Keep the pictures out. Copy every line of the listing exactly.

====

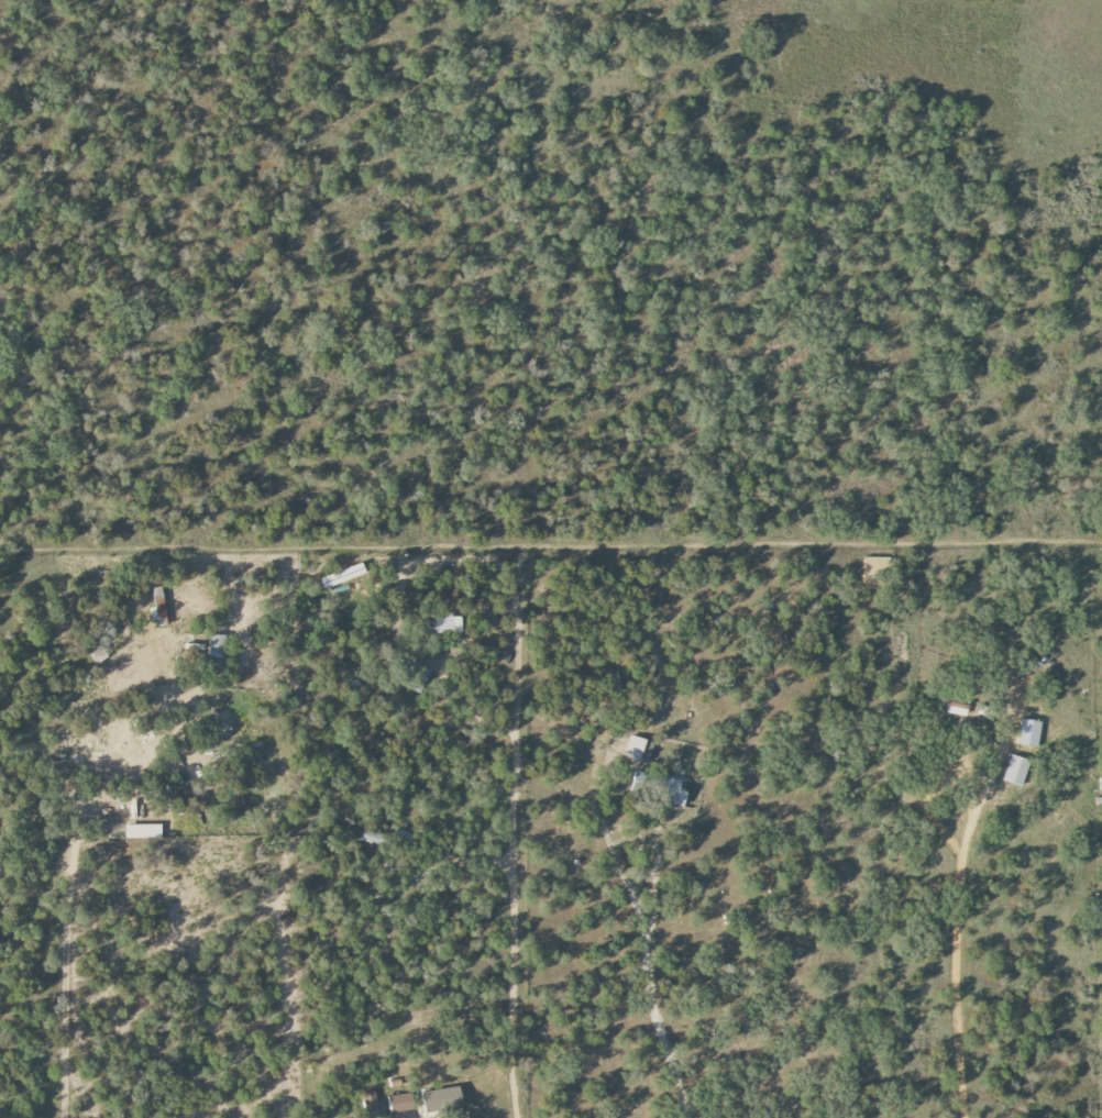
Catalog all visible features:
road: (425, 558)
building: (874, 570)
building: (343, 576)
building: (158, 610)
building: (446, 621)
building: (216, 651)
building: (97, 655)
building: (417, 678)
building: (608, 686)
building: (955, 710)
building: (146, 727)
building: (1028, 732)
building: (637, 749)
building: (1015, 770)
building: (639, 779)
building: (1101, 785)
building: (671, 792)
building: (142, 831)
building: (371, 837)
building: (402, 840)
road: (513, 926)
road: (639, 952)
road: (954, 965)
road: (60, 981)
building: (442, 1101)
building: (399, 1103)
building: (372, 1106)

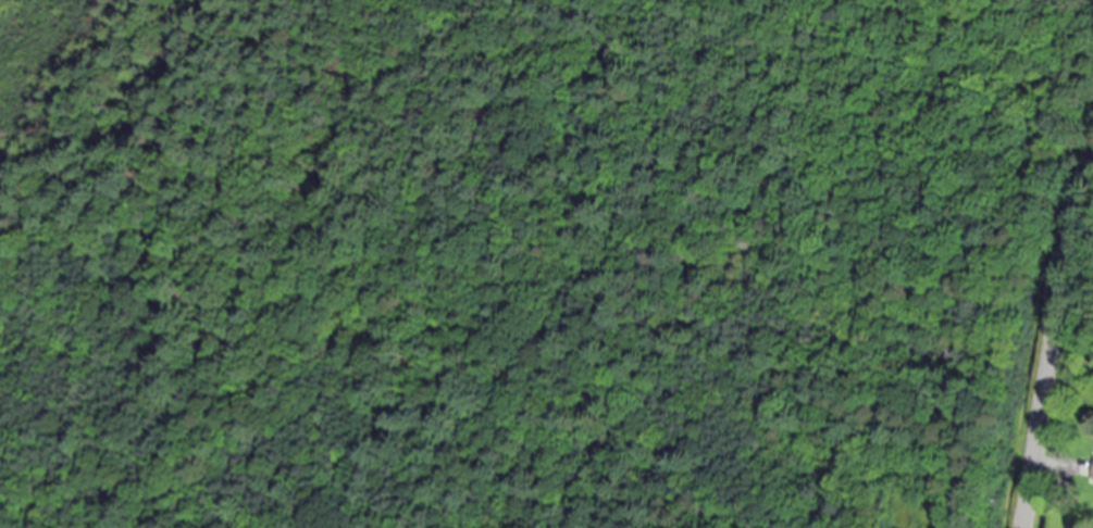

====

■ Task solution
Catalog all visible features:
road: (425, 558)
building: (874, 570)
building: (343, 576)
building: (158, 610)
building: (446, 621)
building: (216, 651)
building: (97, 655)
building: (417, 678)
building: (608, 686)
building: (955, 710)
building: (146, 727)
building: (1028, 732)
building: (637, 749)
building: (1015, 770)
building: (639, 779)
building: (1101, 785)
building: (671, 792)
building: (142, 831)
building: (371, 837)
building: (402, 840)
road: (513, 926)
road: (639, 952)
road: (954, 965)
road: (60, 981)
building: (442, 1101)
building: (399, 1103)
building: (372, 1106)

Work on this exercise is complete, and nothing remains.